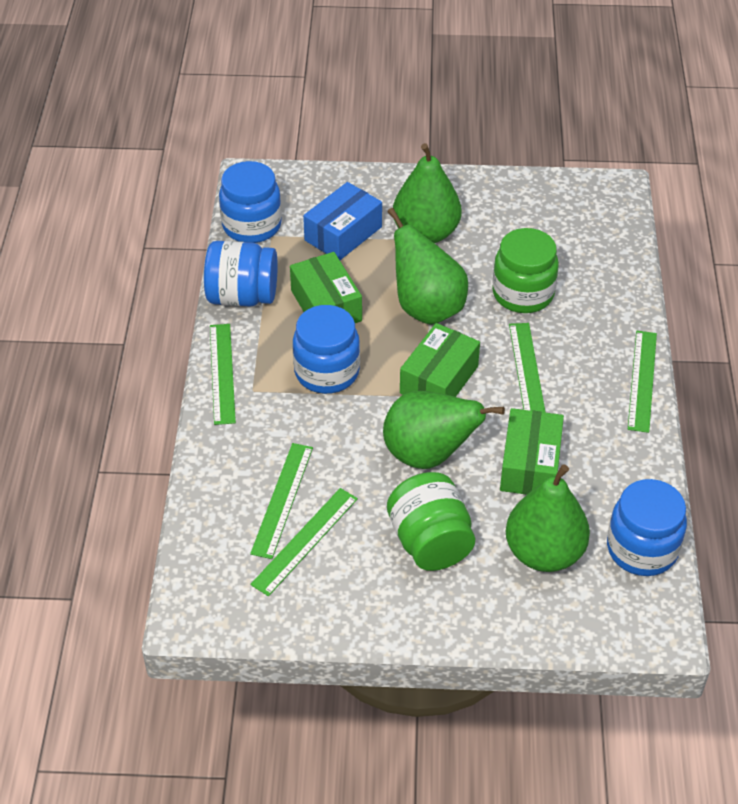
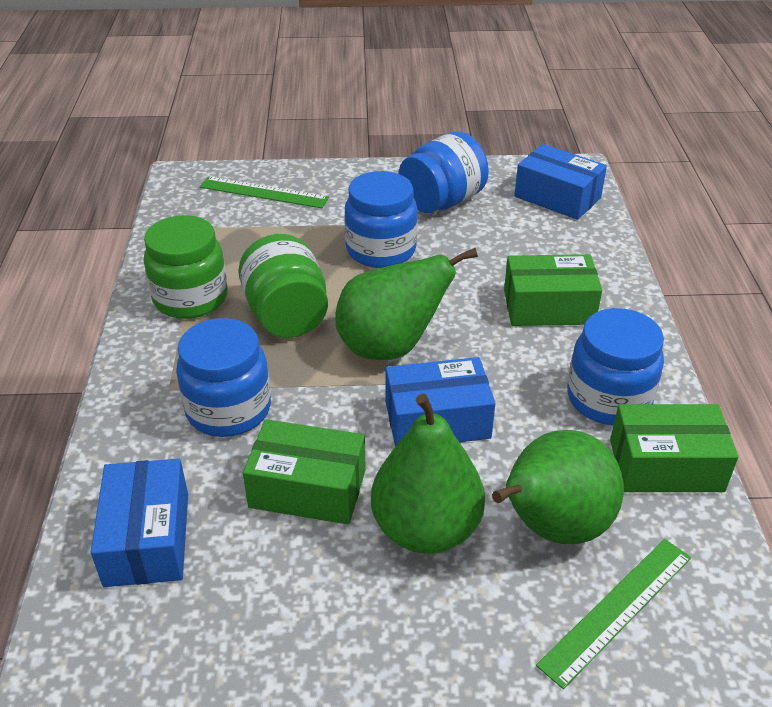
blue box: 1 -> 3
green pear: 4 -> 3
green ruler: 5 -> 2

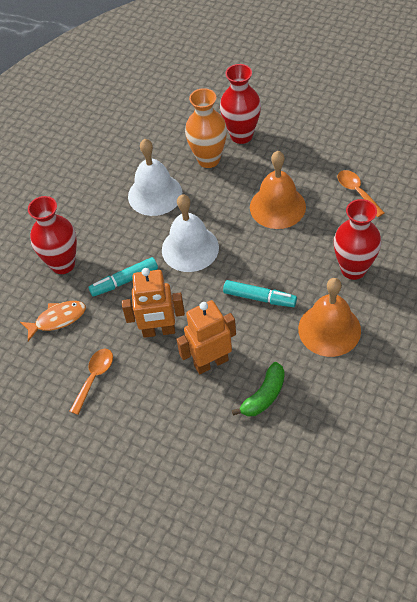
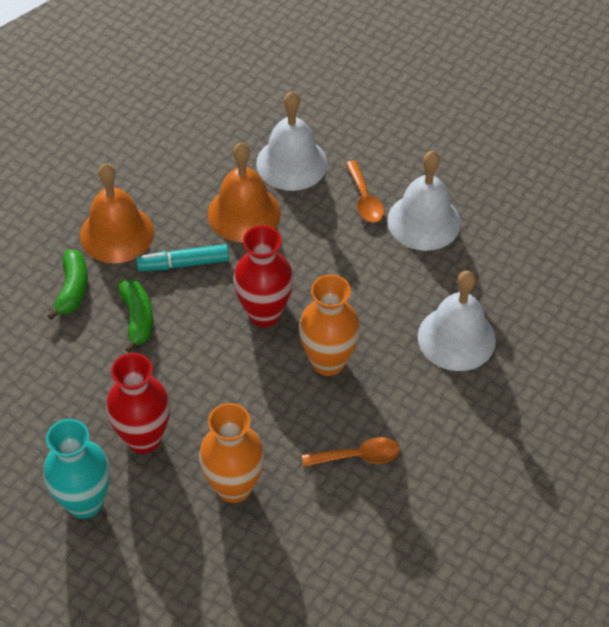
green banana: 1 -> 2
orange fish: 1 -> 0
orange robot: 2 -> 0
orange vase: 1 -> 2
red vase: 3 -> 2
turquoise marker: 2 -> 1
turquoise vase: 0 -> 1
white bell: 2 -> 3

+++

* TASK REQUIREMENTS *
Looking at the records above, extract only the lines from the one with "green pear: 4 -> 3" through the last line, exactly, with the pictures left out.

* RESPONSE TO THE TASK *
green pear: 4 -> 3
green ruler: 5 -> 2

green banana: 1 -> 2
orange fish: 1 -> 0
orange robot: 2 -> 0
orange vase: 1 -> 2
red vase: 3 -> 2
turquoise marker: 2 -> 1
turquoise vase: 0 -> 1
white bell: 2 -> 3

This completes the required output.